# EXERCISE PROMPT:
The data that follows is to be copied exactly, with each image removed.

Start of EXTRACTED RECORDS

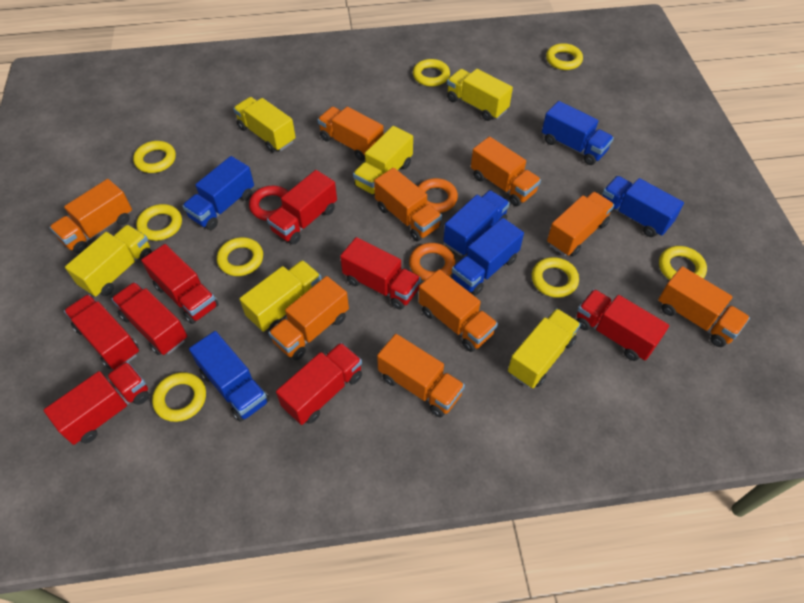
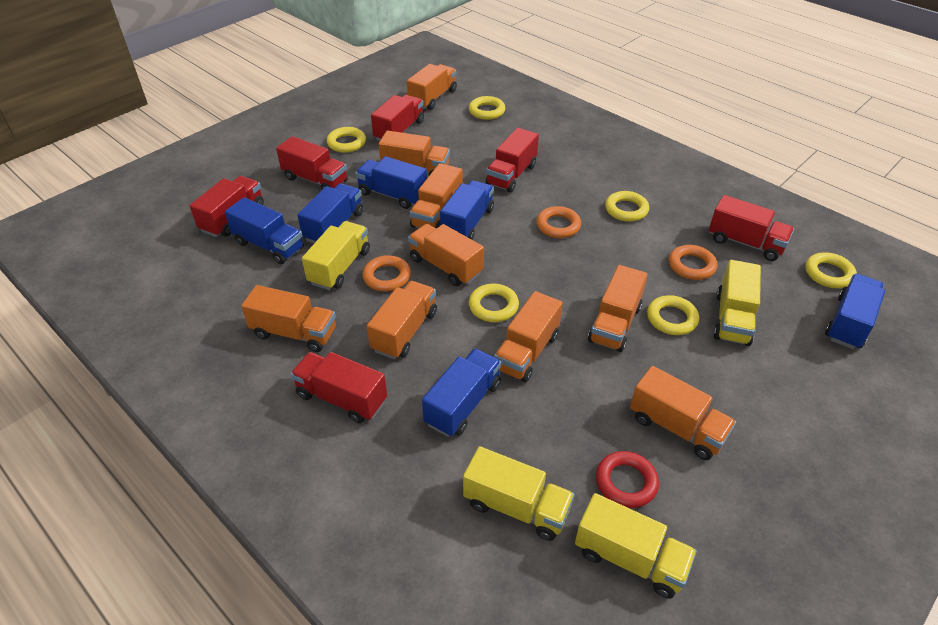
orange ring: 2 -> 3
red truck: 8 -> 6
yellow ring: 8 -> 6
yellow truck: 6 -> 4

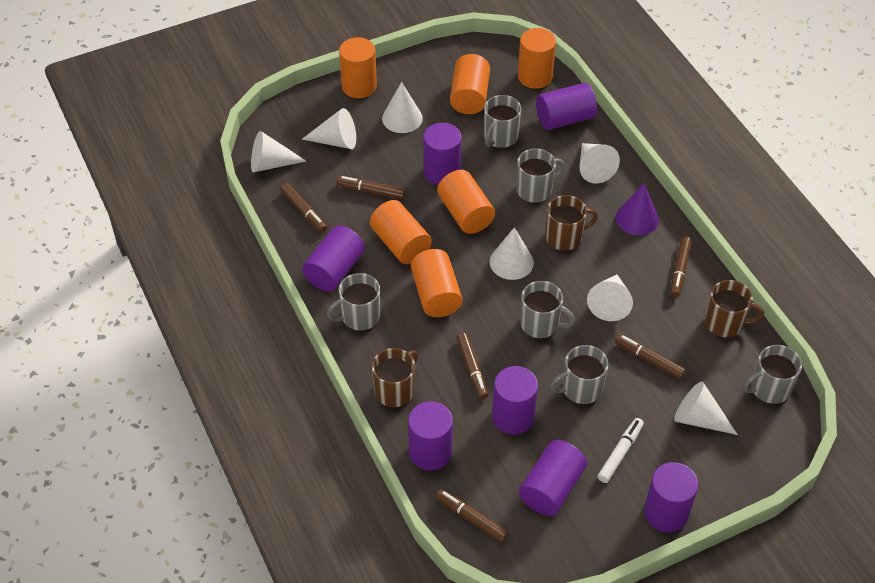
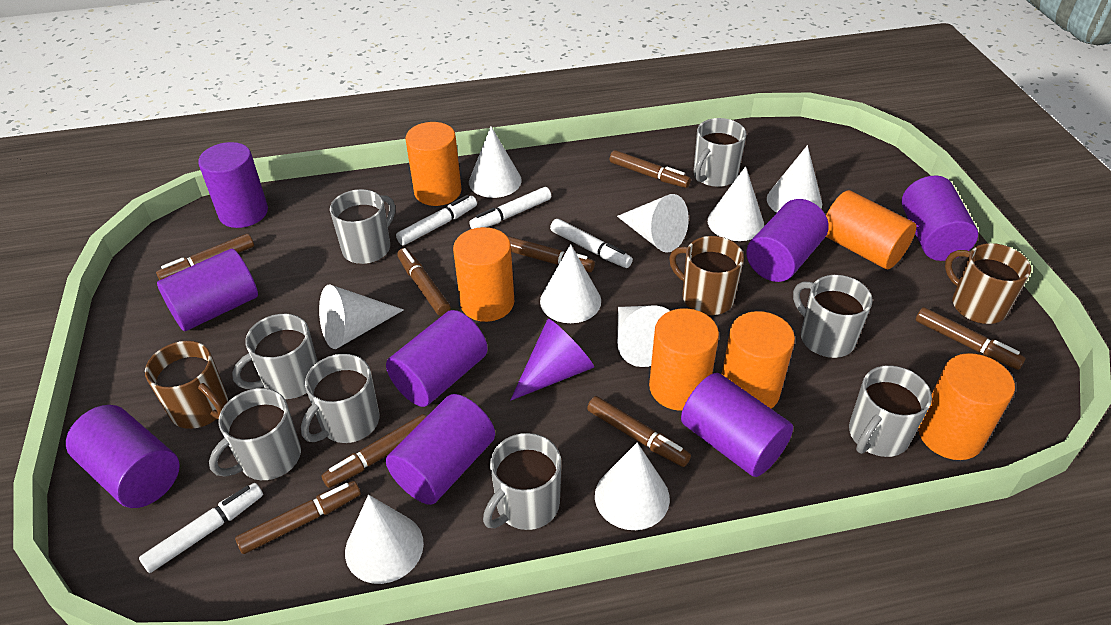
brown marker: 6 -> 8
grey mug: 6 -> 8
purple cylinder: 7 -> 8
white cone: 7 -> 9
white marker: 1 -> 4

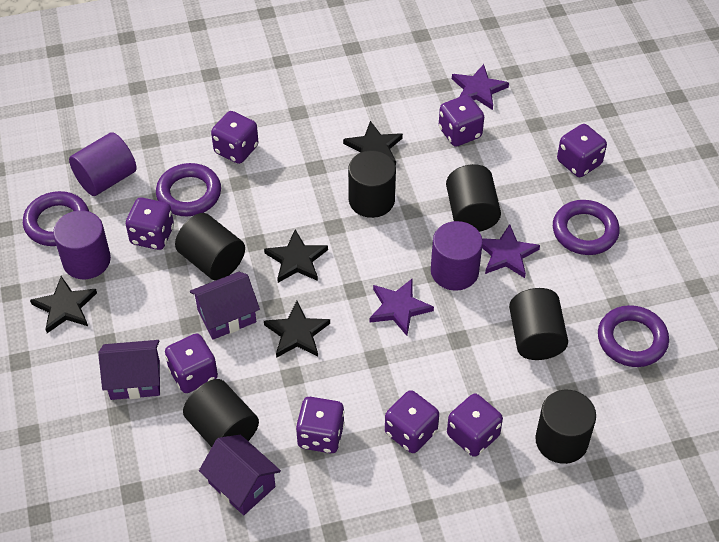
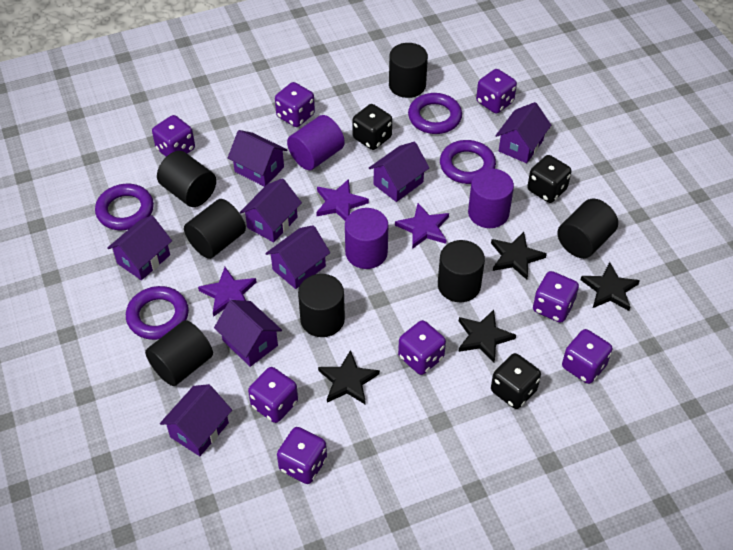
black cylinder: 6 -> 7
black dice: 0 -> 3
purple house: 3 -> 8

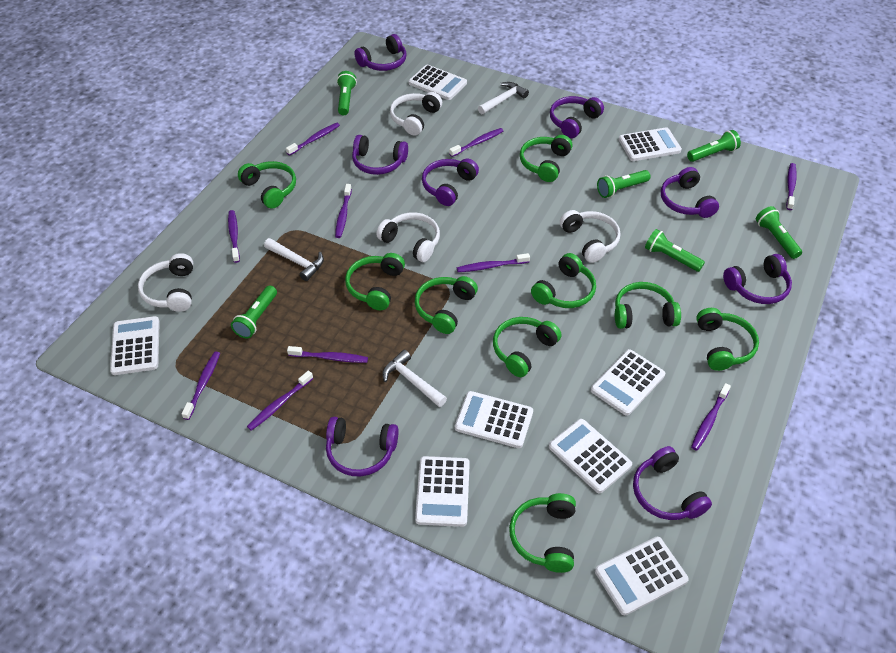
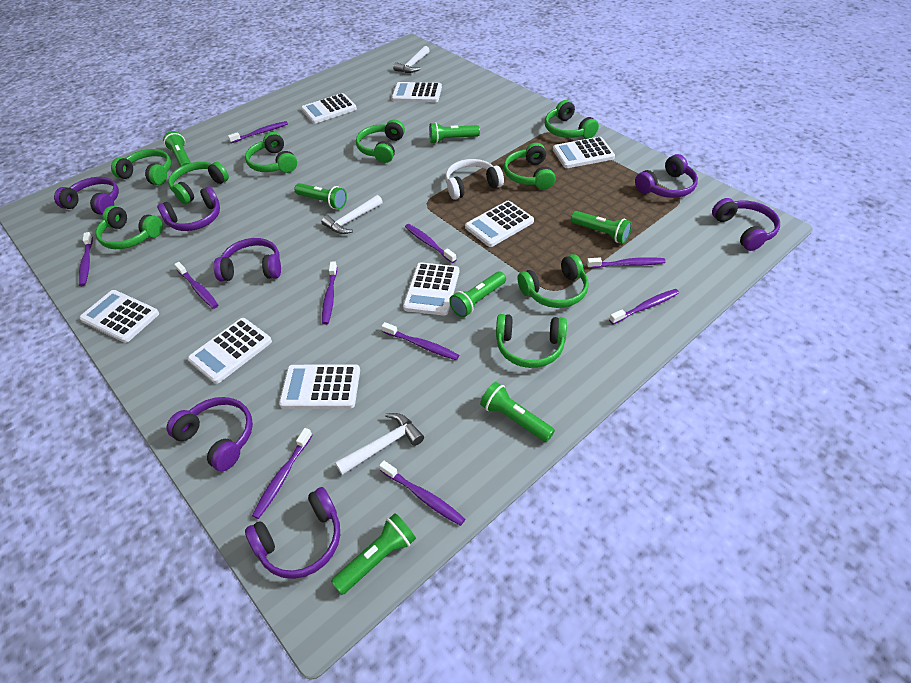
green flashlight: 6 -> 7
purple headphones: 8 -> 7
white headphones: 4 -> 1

End of EXTRACTED RECORDS

# WRITTEN RESPONSE:
orange ring: 2 -> 3
red truck: 8 -> 6
yellow ring: 8 -> 6
yellow truck: 6 -> 4

brown marker: 6 -> 8
grey mug: 6 -> 8
purple cylinder: 7 -> 8
white cone: 7 -> 9
white marker: 1 -> 4

black cylinder: 6 -> 7
black dice: 0 -> 3
purple house: 3 -> 8

green flashlight: 6 -> 7
purple headphones: 8 -> 7
white headphones: 4 -> 1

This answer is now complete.